_Job_
Among the entries below, only the lines from the one with "(528, 105) = (889, 557): pink" through the one with "(703, 237) = (636, 185): purple" are wanted, reproduced exactly. Pictures are not wanted.
───
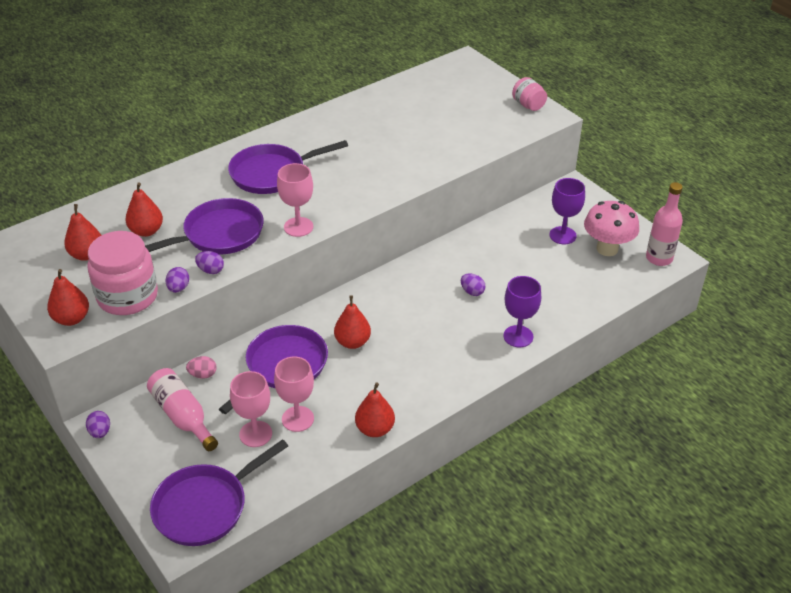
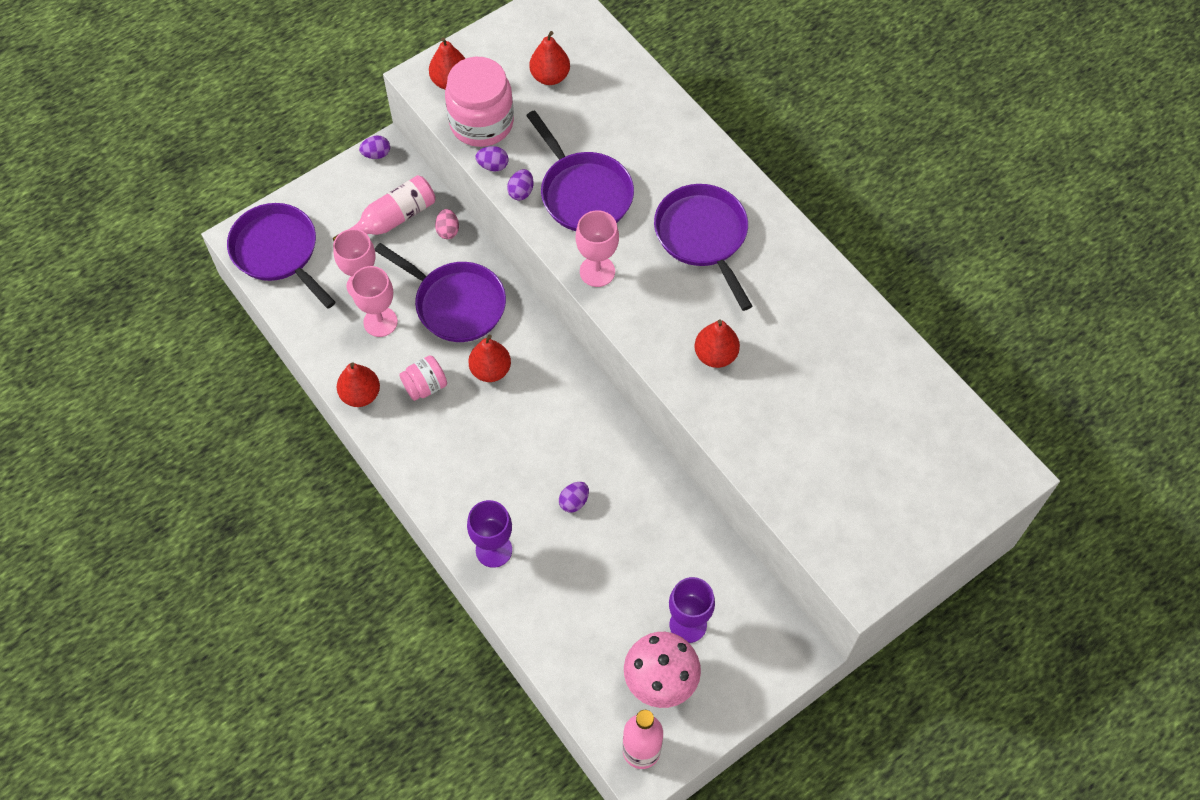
camera: 90 degrees right, 20 degrees up
(146, 231) = (590, 124): red pear -> red pear (715, 355)
(528, 105) = (889, 557): pink jar -> pink jar (425, 386)

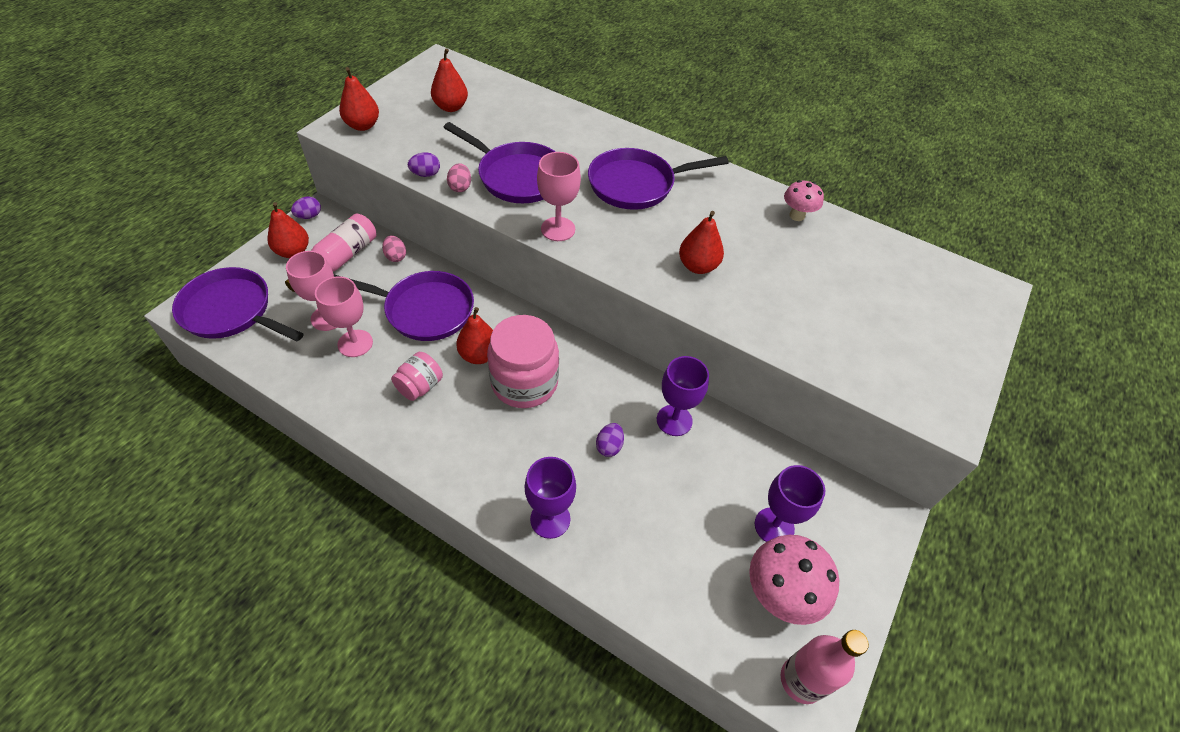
camera: 25 degrees left, 10 degrees down
(360, 395) = (355, 412): red pear -> red pear (293, 251)
(481, 123) = (403, 147): pink jar -> pink jar (524, 382)
(521, 192) = (460, 187): purple egg -> pink egg
(647, 496) = (674, 420): none -> purple goblet
(703, 237) = (636, 185): purple pan -> purple pan turned 60 degrees counterclockwise
(855, 324) = (797, 216): none -> pink mushroom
───
_Written answer_
(528, 105) = (889, 557): pink jar -> pink jar (425, 386)

camera: 25 degrees left, 10 degrees down
(360, 395) = (355, 412): red pear -> red pear (293, 251)
(481, 123) = (403, 147): pink jar -> pink jar (524, 382)
(521, 192) = (460, 187): purple egg -> pink egg
(647, 496) = (674, 420): none -> purple goblet
(703, 237) = (636, 185): purple pan -> purple pan turned 60 degrees counterclockwise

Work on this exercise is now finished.